*** Opening of RECORDS SHOWN ***
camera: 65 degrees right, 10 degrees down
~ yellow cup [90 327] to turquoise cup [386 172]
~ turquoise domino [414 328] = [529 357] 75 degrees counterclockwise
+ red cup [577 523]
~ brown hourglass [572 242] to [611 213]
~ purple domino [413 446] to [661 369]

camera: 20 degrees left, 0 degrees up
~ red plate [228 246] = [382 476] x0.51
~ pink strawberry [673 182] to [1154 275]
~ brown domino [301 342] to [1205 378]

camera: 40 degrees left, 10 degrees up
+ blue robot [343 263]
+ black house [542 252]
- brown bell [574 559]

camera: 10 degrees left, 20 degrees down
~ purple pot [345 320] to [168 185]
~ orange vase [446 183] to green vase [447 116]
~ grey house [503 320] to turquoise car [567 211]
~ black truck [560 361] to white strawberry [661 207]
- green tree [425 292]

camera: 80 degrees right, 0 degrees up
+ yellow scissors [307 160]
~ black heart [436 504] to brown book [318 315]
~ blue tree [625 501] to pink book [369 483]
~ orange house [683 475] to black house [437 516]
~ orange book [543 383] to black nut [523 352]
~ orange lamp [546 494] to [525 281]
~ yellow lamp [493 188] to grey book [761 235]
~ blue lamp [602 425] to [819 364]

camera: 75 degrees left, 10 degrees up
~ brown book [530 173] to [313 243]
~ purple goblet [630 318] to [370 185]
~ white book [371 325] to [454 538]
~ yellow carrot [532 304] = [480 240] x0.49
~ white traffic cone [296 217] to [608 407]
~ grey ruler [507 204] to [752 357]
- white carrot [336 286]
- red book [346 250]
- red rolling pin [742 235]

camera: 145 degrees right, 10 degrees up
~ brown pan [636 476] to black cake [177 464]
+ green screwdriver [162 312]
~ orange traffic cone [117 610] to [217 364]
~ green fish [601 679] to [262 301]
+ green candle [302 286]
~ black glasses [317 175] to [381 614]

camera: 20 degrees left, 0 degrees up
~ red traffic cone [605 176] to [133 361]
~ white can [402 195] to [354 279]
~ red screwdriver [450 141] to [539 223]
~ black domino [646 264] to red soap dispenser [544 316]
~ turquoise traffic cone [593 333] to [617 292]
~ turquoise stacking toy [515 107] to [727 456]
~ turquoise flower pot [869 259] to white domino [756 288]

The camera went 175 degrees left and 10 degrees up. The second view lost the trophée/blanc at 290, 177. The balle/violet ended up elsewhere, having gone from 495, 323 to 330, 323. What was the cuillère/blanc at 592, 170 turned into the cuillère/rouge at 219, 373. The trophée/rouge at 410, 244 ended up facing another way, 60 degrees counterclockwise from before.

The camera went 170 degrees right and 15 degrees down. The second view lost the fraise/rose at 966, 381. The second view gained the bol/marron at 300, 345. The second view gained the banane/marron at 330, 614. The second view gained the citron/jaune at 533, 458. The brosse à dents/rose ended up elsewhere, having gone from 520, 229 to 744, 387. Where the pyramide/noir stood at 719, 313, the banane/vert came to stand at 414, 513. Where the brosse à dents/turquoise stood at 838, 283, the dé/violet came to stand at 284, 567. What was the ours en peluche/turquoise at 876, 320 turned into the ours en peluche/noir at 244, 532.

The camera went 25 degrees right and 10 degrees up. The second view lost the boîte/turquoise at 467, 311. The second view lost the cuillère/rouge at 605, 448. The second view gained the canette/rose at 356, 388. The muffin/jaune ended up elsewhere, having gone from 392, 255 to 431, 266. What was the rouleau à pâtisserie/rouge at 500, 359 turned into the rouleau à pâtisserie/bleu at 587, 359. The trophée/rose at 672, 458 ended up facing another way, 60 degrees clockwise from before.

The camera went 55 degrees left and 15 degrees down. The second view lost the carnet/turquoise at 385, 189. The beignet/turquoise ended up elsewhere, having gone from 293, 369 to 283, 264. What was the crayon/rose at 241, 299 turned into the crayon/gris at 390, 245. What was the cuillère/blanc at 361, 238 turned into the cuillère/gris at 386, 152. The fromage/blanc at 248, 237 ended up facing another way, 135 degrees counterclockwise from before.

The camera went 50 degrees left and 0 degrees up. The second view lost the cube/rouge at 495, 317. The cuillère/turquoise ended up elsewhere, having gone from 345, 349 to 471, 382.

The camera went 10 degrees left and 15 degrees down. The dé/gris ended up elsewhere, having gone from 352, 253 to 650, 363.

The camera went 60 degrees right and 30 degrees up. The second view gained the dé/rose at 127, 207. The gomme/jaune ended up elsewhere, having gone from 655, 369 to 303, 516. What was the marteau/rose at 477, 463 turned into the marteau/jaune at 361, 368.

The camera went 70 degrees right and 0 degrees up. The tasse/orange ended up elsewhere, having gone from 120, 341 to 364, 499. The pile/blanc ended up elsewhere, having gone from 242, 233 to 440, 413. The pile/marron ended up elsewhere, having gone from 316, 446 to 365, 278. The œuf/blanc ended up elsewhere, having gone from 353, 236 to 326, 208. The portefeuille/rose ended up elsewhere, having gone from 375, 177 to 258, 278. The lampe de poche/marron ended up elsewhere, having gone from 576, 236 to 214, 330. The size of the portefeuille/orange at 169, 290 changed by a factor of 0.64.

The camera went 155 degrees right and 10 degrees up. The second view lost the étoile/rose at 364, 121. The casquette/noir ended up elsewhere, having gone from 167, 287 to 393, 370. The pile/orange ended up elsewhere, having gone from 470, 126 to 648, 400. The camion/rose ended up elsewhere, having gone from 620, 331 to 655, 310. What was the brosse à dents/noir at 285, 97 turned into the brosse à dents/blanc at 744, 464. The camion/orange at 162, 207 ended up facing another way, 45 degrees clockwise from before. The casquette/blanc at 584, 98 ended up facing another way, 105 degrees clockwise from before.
*** Close of RECORDS SHOWN ***
WORK ITEM: The records above should be repeated in full, exactly as given.

SOLVED EXERCISE:
camera: 65 degrees right, 10 degrees down
~ yellow cup [90 327] to turquoise cup [386 172]
~ turquoise domino [414 328] = [529 357] 75 degrees counterclockwise
+ red cup [577 523]
~ brown hourglass [572 242] to [611 213]
~ purple domino [413 446] to [661 369]

camera: 20 degrees left, 0 degrees up
~ red plate [228 246] = [382 476] x0.51
~ pink strawberry [673 182] to [1154 275]
~ brown domino [301 342] to [1205 378]

camera: 40 degrees left, 10 degrees up
+ blue robot [343 263]
+ black house [542 252]
- brown bell [574 559]

camera: 10 degrees left, 20 degrees down
~ purple pot [345 320] to [168 185]
~ orange vase [446 183] to green vase [447 116]
~ grey house [503 320] to turquoise car [567 211]
~ black truck [560 361] to white strawberry [661 207]
- green tree [425 292]

camera: 80 degrees right, 0 degrees up
+ yellow scissors [307 160]
~ black heart [436 504] to brown book [318 315]
~ blue tree [625 501] to pink book [369 483]
~ orange house [683 475] to black house [437 516]
~ orange book [543 383] to black nut [523 352]
~ orange lamp [546 494] to [525 281]
~ yellow lamp [493 188] to grey book [761 235]
~ blue lamp [602 425] to [819 364]

camera: 75 degrees left, 10 degrees up
~ brown book [530 173] to [313 243]
~ purple goblet [630 318] to [370 185]
~ white book [371 325] to [454 538]
~ yellow carrot [532 304] = [480 240] x0.49
~ white traffic cone [296 217] to [608 407]
~ grey ruler [507 204] to [752 357]
- white carrot [336 286]
- red book [346 250]
- red rolling pin [742 235]

camera: 145 degrees right, 10 degrees up
~ brown pan [636 476] to black cake [177 464]
+ green screwdriver [162 312]
~ orange traffic cone [117 610] to [217 364]
~ green fish [601 679] to [262 301]
+ green candle [302 286]
~ black glasses [317 175] to [381 614]

camera: 20 degrees left, 0 degrees up
~ red traffic cone [605 176] to [133 361]
~ white can [402 195] to [354 279]
~ red screwdriver [450 141] to [539 223]
~ black domino [646 264] to red soap dispenser [544 316]
~ turquoise traffic cone [593 333] to [617 292]
~ turquoise stacking toy [515 107] to [727 456]
~ turquoise flower pot [869 259] to white domino [756 288]

The camera went 175 degrees left and 10 degrees up. The second view lost the trophée/blanc at 290, 177. The balle/violet ended up elsewhere, having gone from 495, 323 to 330, 323. What was the cuillère/blanc at 592, 170 turned into the cuillère/rouge at 219, 373. The trophée/rouge at 410, 244 ended up facing another way, 60 degrees counterclockwise from before.

The camera went 170 degrees right and 15 degrees down. The second view lost the fraise/rose at 966, 381. The second view gained the bol/marron at 300, 345. The second view gained the banane/marron at 330, 614. The second view gained the citron/jaune at 533, 458. The brosse à dents/rose ended up elsewhere, having gone from 520, 229 to 744, 387. Where the pyramide/noir stood at 719, 313, the banane/vert came to stand at 414, 513. Where the brosse à dents/turquoise stood at 838, 283, the dé/violet came to stand at 284, 567. What was the ours en peluche/turquoise at 876, 320 turned into the ours en peluche/noir at 244, 532.

The camera went 25 degrees right and 10 degrees up. The second view lost the boîte/turquoise at 467, 311. The second view lost the cuillère/rouge at 605, 448. The second view gained the canette/rose at 356, 388. The muffin/jaune ended up elsewhere, having gone from 392, 255 to 431, 266. What was the rouleau à pâtisserie/rouge at 500, 359 turned into the rouleau à pâtisserie/bleu at 587, 359. The trophée/rose at 672, 458 ended up facing another way, 60 degrees clockwise from before.

The camera went 55 degrees left and 15 degrees down. The second view lost the carnet/turquoise at 385, 189. The beignet/turquoise ended up elsewhere, having gone from 293, 369 to 283, 264. What was the crayon/rose at 241, 299 turned into the crayon/gris at 390, 245. What was the cuillère/blanc at 361, 238 turned into the cuillère/gris at 386, 152. The fromage/blanc at 248, 237 ended up facing another way, 135 degrees counterclockwise from before.

The camera went 50 degrees left and 0 degrees up. The second view lost the cube/rouge at 495, 317. The cuillère/turquoise ended up elsewhere, having gone from 345, 349 to 471, 382.

The camera went 10 degrees left and 15 degrees down. The dé/gris ended up elsewhere, having gone from 352, 253 to 650, 363.

The camera went 60 degrees right and 30 degrees up. The second view gained the dé/rose at 127, 207. The gomme/jaune ended up elsewhere, having gone from 655, 369 to 303, 516. What was the marteau/rose at 477, 463 turned into the marteau/jaune at 361, 368.

The camera went 70 degrees right and 0 degrees up. The tasse/orange ended up elsewhere, having gone from 120, 341 to 364, 499. The pile/blanc ended up elsewhere, having gone from 242, 233 to 440, 413. The pile/marron ended up elsewhere, having gone from 316, 446 to 365, 278. The œuf/blanc ended up elsewhere, having gone from 353, 236 to 326, 208. The portefeuille/rose ended up elsewhere, having gone from 375, 177 to 258, 278. The lampe de poche/marron ended up elsewhere, having gone from 576, 236 to 214, 330. The size of the portefeuille/orange at 169, 290 changed by a factor of 0.64.

The camera went 155 degrees right and 10 degrees up. The second view lost the étoile/rose at 364, 121. The casquette/noir ended up elsewhere, having gone from 167, 287 to 393, 370. The pile/orange ended up elsewhere, having gone from 470, 126 to 648, 400. The camion/rose ended up elsewhere, having gone from 620, 331 to 655, 310. What was the brosse à dents/noir at 285, 97 turned into the brosse à dents/blanc at 744, 464. The camion/orange at 162, 207 ended up facing another way, 45 degrees clockwise from before. The casquette/blanc at 584, 98 ended up facing another way, 105 degrees clockwise from before.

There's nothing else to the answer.